### Data supplied
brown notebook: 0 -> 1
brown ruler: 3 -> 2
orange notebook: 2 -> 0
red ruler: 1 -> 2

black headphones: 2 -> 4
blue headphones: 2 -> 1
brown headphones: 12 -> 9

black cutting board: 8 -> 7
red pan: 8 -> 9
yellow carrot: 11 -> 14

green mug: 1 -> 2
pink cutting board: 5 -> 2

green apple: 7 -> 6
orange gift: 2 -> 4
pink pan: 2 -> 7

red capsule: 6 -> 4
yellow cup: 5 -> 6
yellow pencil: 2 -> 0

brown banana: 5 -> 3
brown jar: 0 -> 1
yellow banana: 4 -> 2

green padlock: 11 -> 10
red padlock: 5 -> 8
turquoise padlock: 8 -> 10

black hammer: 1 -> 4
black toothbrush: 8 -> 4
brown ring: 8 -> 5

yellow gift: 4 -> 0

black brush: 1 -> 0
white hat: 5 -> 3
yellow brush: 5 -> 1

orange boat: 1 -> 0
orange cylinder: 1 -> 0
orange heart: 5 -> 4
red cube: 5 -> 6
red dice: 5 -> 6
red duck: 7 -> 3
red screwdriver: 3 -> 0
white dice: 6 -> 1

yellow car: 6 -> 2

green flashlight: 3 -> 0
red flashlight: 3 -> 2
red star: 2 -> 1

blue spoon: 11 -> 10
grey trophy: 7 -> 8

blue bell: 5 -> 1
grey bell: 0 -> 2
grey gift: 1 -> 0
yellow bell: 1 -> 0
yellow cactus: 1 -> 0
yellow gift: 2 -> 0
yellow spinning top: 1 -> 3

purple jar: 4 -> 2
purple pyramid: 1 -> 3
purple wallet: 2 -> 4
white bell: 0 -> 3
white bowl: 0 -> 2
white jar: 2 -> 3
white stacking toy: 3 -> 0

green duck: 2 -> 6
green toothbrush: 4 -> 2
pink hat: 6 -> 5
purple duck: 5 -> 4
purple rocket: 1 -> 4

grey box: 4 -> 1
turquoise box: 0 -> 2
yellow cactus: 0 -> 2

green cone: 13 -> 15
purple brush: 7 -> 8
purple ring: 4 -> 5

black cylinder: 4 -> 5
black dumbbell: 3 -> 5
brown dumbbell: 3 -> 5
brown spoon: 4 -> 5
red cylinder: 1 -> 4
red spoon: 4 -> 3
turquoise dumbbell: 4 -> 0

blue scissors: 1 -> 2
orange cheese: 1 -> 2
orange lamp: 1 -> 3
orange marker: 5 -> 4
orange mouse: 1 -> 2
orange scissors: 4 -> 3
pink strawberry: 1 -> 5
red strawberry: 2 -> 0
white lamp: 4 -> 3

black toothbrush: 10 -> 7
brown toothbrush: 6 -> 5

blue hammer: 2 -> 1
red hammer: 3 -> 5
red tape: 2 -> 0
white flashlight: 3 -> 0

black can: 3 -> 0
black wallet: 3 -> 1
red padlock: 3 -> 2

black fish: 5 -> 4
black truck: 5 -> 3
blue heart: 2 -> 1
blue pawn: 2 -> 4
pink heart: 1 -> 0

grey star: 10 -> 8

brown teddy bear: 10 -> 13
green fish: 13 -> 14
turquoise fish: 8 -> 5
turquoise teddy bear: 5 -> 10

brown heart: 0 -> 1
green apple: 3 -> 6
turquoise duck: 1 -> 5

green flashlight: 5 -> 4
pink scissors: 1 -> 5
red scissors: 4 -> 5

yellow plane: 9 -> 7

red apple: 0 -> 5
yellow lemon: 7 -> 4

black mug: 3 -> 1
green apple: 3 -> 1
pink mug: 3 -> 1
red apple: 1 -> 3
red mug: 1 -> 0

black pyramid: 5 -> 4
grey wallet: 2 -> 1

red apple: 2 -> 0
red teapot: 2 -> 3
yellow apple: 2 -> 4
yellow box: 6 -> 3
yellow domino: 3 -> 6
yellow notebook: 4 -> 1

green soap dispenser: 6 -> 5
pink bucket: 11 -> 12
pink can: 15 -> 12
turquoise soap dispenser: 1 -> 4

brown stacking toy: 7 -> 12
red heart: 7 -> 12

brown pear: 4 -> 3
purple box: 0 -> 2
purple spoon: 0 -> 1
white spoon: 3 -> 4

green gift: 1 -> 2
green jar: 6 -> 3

### Problem
Using the material, show each line where the string "grey" can be found.

### The answer
grey trophy: 7 -> 8
grey bell: 0 -> 2
grey gift: 1 -> 0
grey box: 4 -> 1
grey star: 10 -> 8
grey wallet: 2 -> 1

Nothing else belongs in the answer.